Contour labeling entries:
◇ ◇ ◇ ◇ ◇

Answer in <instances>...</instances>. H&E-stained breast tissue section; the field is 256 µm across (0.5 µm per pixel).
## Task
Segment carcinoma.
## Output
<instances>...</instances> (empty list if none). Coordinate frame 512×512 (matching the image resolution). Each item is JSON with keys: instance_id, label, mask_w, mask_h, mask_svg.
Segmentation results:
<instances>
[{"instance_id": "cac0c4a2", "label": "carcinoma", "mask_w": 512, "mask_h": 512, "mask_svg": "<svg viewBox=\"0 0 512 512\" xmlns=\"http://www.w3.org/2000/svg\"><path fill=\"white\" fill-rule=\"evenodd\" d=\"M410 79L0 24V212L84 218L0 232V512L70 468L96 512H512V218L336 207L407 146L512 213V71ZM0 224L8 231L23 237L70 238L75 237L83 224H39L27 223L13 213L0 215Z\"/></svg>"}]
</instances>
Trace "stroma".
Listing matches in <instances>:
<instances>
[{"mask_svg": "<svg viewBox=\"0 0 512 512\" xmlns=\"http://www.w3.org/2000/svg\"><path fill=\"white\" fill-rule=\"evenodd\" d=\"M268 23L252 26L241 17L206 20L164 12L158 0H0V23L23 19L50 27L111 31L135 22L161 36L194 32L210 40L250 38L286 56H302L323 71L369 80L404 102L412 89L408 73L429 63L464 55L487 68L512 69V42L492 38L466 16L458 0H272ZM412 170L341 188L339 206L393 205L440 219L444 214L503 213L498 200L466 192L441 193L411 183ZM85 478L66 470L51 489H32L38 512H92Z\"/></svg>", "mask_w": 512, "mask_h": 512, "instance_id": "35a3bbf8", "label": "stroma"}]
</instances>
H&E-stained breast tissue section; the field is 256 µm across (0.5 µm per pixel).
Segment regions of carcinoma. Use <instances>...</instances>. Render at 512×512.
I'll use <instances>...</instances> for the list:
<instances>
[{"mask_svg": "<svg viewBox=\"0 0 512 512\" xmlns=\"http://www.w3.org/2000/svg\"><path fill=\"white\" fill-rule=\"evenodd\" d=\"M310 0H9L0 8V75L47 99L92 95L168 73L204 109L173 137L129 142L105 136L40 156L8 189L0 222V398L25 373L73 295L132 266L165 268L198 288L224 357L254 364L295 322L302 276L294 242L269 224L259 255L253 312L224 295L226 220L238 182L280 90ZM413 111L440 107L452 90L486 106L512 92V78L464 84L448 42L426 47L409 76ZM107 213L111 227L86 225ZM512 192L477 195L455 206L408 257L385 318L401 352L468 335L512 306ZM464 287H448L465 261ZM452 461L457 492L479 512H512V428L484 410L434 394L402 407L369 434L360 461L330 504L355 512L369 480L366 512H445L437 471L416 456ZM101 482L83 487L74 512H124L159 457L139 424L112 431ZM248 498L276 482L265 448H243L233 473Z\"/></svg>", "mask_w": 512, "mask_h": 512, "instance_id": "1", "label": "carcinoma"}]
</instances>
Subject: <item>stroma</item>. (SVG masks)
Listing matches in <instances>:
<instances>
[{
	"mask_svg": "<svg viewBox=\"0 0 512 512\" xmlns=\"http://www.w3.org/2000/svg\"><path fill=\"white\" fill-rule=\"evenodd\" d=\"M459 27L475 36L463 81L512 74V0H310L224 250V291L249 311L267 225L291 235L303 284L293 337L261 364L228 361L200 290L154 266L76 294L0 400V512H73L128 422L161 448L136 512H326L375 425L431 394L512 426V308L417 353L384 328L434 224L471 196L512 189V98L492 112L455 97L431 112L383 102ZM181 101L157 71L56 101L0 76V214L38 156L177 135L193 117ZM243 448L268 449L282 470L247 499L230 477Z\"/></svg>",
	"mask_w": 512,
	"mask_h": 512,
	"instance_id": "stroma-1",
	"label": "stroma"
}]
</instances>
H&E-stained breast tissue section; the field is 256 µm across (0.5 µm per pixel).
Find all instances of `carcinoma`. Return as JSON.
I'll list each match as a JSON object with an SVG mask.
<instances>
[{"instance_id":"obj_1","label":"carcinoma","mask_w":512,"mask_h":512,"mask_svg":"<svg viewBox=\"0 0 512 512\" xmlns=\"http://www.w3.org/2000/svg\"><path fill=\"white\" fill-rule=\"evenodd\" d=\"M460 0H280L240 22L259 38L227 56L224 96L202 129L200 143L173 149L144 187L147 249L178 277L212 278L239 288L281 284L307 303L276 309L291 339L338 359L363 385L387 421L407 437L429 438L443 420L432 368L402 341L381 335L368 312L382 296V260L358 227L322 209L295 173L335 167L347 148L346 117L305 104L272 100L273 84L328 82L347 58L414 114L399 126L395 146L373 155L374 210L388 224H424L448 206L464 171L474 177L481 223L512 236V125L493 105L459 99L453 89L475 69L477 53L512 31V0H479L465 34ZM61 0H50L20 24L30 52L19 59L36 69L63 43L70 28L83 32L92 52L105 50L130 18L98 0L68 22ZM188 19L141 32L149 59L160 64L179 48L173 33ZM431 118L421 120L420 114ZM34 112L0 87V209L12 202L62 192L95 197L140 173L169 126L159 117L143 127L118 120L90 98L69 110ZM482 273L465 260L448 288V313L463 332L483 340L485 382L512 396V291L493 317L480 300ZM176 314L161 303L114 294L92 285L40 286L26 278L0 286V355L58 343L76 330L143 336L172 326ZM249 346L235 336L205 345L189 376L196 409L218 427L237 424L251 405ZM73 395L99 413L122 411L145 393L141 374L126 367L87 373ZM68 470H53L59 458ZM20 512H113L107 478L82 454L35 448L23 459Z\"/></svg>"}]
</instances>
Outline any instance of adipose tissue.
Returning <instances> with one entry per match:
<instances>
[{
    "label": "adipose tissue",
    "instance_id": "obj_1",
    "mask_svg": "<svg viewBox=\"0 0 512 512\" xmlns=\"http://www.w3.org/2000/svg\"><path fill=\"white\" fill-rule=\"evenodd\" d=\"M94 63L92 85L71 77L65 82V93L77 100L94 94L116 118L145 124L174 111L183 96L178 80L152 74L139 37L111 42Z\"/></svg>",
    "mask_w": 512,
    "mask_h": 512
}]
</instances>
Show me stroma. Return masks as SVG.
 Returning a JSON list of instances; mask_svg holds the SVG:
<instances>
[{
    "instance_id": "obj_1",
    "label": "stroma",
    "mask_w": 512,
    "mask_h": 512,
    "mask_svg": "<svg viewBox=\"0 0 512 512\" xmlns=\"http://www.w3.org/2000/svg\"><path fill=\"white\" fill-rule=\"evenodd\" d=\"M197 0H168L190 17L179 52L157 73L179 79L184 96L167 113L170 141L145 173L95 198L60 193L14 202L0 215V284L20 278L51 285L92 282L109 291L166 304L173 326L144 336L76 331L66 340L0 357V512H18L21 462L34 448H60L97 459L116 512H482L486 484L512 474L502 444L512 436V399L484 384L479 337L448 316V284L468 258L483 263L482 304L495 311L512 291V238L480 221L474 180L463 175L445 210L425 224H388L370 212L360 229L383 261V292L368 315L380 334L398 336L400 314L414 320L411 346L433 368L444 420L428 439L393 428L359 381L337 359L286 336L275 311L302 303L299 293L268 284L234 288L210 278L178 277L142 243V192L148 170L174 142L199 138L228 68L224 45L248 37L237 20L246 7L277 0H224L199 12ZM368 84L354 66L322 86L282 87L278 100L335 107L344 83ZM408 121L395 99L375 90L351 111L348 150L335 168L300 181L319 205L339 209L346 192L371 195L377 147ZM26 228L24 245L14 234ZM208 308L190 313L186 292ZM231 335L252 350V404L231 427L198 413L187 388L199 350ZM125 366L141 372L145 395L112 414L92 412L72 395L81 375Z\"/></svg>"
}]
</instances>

◇ ◇ ◇ ◇ ◇

[SHORT EXERCISE]
Copy out all of the records above with nothing altered.

[EXERCISE SOLUTION]
Answer in <instances>...</instances>. H&E-stained breast tissue section; the field is 256 µm across (0.5 µm per pixel).
## Task
Segment carcinoma.
## Output
<instances>...</instances> (empty list if none). Coordinate frame 512×512 (matching the image resolution). Each item is JSON with keys: instance_id, label, mask_w, mask_h, mask_svg.
Segmentation results:
<instances>
[{"instance_id": "cac0c4a2", "label": "carcinoma", "mask_w": 512, "mask_h": 512, "mask_svg": "<svg viewBox=\"0 0 512 512\" xmlns=\"http://www.w3.org/2000/svg\"><path fill=\"white\" fill-rule=\"evenodd\" d=\"M410 79L0 24V212L84 218L0 232V512L70 468L96 512H512V218L336 207L407 146L512 213V71ZM0 224L8 231L23 237L70 238L75 237L83 224H39L27 223L13 213L0 215Z\"/></svg>"}]
</instances>
Trace "stroma".
Listing matches in <instances>:
<instances>
[{"mask_svg": "<svg viewBox=\"0 0 512 512\" xmlns=\"http://www.w3.org/2000/svg\"><path fill=\"white\" fill-rule=\"evenodd\" d=\"M268 23L252 26L241 17L206 20L164 12L158 0H0V23L23 19L50 27L111 31L135 22L161 36L194 32L210 40L250 38L286 56H302L323 71L369 80L404 102L412 89L408 73L429 63L464 55L487 68L512 69V42L492 38L466 16L458 0H272ZM412 170L341 188L339 206L393 205L440 219L444 214L503 213L498 200L466 192L441 193L411 183ZM85 478L66 470L51 489H32L38 512H92Z\"/></svg>", "mask_w": 512, "mask_h": 512, "instance_id": "35a3bbf8", "label": "stroma"}]
</instances>
H&E-stained breast tissue section; the field is 256 µm across (0.5 µm per pixel).
Segment regions of carcinoma. Use <instances>...</instances>. Render at 512×512.
I'll use <instances>...</instances> for the list:
<instances>
[{"mask_svg": "<svg viewBox=\"0 0 512 512\" xmlns=\"http://www.w3.org/2000/svg\"><path fill=\"white\" fill-rule=\"evenodd\" d=\"M310 0H9L0 8V75L47 99L92 95L168 73L204 109L173 137L129 142L105 136L40 156L8 189L0 222V398L25 373L73 295L132 266L165 268L198 288L224 357L254 364L295 322L302 276L294 242L269 224L259 255L253 312L224 295L226 220L238 182L280 90ZM413 111L440 107L452 90L486 106L512 92V78L464 84L448 42L426 47L409 76ZM107 213L111 227L86 225ZM512 192L477 195L455 206L408 257L385 318L401 352L468 335L512 306ZM464 287H448L465 261ZM452 461L457 492L479 512H512V428L484 410L434 394L402 407L369 434L360 461L330 504L355 512L369 480L366 512H445L437 471L416 456ZM101 482L83 487L74 512H124L159 457L139 424L112 431ZM248 498L276 482L265 448H243L233 473Z\"/></svg>", "mask_w": 512, "mask_h": 512, "instance_id": "1", "label": "carcinoma"}]
</instances>
Subject: <item>stroma</item>. (SVG masks)
Listing matches in <instances>:
<instances>
[{
	"mask_svg": "<svg viewBox=\"0 0 512 512\" xmlns=\"http://www.w3.org/2000/svg\"><path fill=\"white\" fill-rule=\"evenodd\" d=\"M459 27L475 36L463 81L512 74V0H310L224 250V291L249 311L267 225L291 235L303 284L293 337L261 364L228 361L200 290L154 266L76 294L0 400V512H73L128 422L161 448L136 512H326L375 425L431 394L512 426V308L417 353L384 328L434 224L471 196L512 189V98L492 112L455 97L431 112L383 102ZM181 101L157 71L56 101L0 76V214L38 156L177 135L193 117ZM243 448L268 449L282 470L247 499L230 477Z\"/></svg>",
	"mask_w": 512,
	"mask_h": 512,
	"instance_id": "stroma-1",
	"label": "stroma"
}]
</instances>
H&E-stained breast tissue section; the field is 256 µm across (0.5 µm per pixel).
Find all instances of `carcinoma`. Return as JSON.
I'll list each match as a JSON object with an SVG mask.
<instances>
[{"instance_id":"obj_1","label":"carcinoma","mask_w":512,"mask_h":512,"mask_svg":"<svg viewBox=\"0 0 512 512\" xmlns=\"http://www.w3.org/2000/svg\"><path fill=\"white\" fill-rule=\"evenodd\" d=\"M460 0H280L240 22L259 38L227 56L224 96L202 129L200 143L173 149L144 187L147 249L178 277L212 278L239 288L281 284L307 303L276 309L291 339L338 359L363 385L387 421L407 437L429 438L443 420L432 368L402 341L381 335L368 312L382 296V260L358 227L322 209L295 173L335 167L347 148L346 117L305 104L272 100L273 84L328 82L347 58L414 114L399 126L395 146L373 155L374 210L388 224H424L448 206L464 171L474 177L481 223L512 236V125L493 105L459 99L453 89L475 69L477 53L512 31V0H479L465 34ZM61 0H50L20 24L30 52L19 59L36 69L63 43L70 28L83 32L92 52L105 50L130 18L98 0L68 22ZM188 19L141 32L149 59L160 64L179 48L173 33ZM431 118L421 120L420 114ZM34 112L0 87V209L12 202L62 192L95 197L140 173L169 126L159 117L143 127L118 120L90 98L69 110ZM482 273L465 260L448 288V313L463 332L483 340L485 382L512 396V291L493 317L480 300ZM176 314L161 303L114 294L92 285L40 286L26 278L0 286V355L58 343L76 330L143 336L172 326ZM249 346L235 336L205 345L189 376L196 409L218 427L237 424L251 405ZM73 395L99 413L122 411L145 393L141 374L126 367L87 373ZM68 470H53L59 458ZM20 512H113L107 478L82 454L35 448L23 459Z\"/></svg>"}]
</instances>
Outline any instance of adipose tissue.
Returning <instances> with one entry per match:
<instances>
[{
    "label": "adipose tissue",
    "instance_id": "obj_1",
    "mask_svg": "<svg viewBox=\"0 0 512 512\" xmlns=\"http://www.w3.org/2000/svg\"><path fill=\"white\" fill-rule=\"evenodd\" d=\"M94 63L92 85L71 77L65 82V93L77 100L94 94L116 118L145 124L174 111L183 96L178 80L152 74L139 37L111 42Z\"/></svg>",
    "mask_w": 512,
    "mask_h": 512
}]
</instances>
Show me stroma. Return masks as SVG.
 Returning a JSON list of instances; mask_svg holds the SVG:
<instances>
[{
    "instance_id": "obj_1",
    "label": "stroma",
    "mask_w": 512,
    "mask_h": 512,
    "mask_svg": "<svg viewBox=\"0 0 512 512\" xmlns=\"http://www.w3.org/2000/svg\"><path fill=\"white\" fill-rule=\"evenodd\" d=\"M197 0H168L190 17L179 52L157 73L179 79L184 96L167 113L170 141L145 173L95 198L60 193L14 202L0 215V284L20 278L51 285L92 282L109 291L166 304L173 326L144 336L76 331L66 340L0 357V512H18L21 462L34 448H60L97 459L116 512H482L486 484L512 474L502 444L512 436V399L484 384L479 337L448 316V284L468 258L483 263L482 304L495 311L512 291V238L480 221L474 180L463 175L445 210L425 224H388L370 212L360 229L383 261V292L368 315L380 334L398 336L400 314L414 320L411 346L433 368L444 420L428 439L393 428L359 381L337 359L286 336L275 311L302 303L299 293L268 284L234 288L210 278L178 277L142 243V192L148 170L174 142L199 138L228 68L224 45L248 37L237 20L246 7L277 0H224L199 12ZM368 84L354 66L322 86L282 87L278 100L335 107L344 83ZM408 121L395 99L375 90L351 111L348 150L335 168L300 181L319 205L339 209L346 192L371 195L377 147ZM26 228L24 245L14 234ZM208 308L190 313L186 292ZM231 335L252 350V404L231 427L198 413L187 388L199 350ZM125 366L141 372L145 395L112 414L92 412L72 395L81 375Z\"/></svg>"
}]
</instances>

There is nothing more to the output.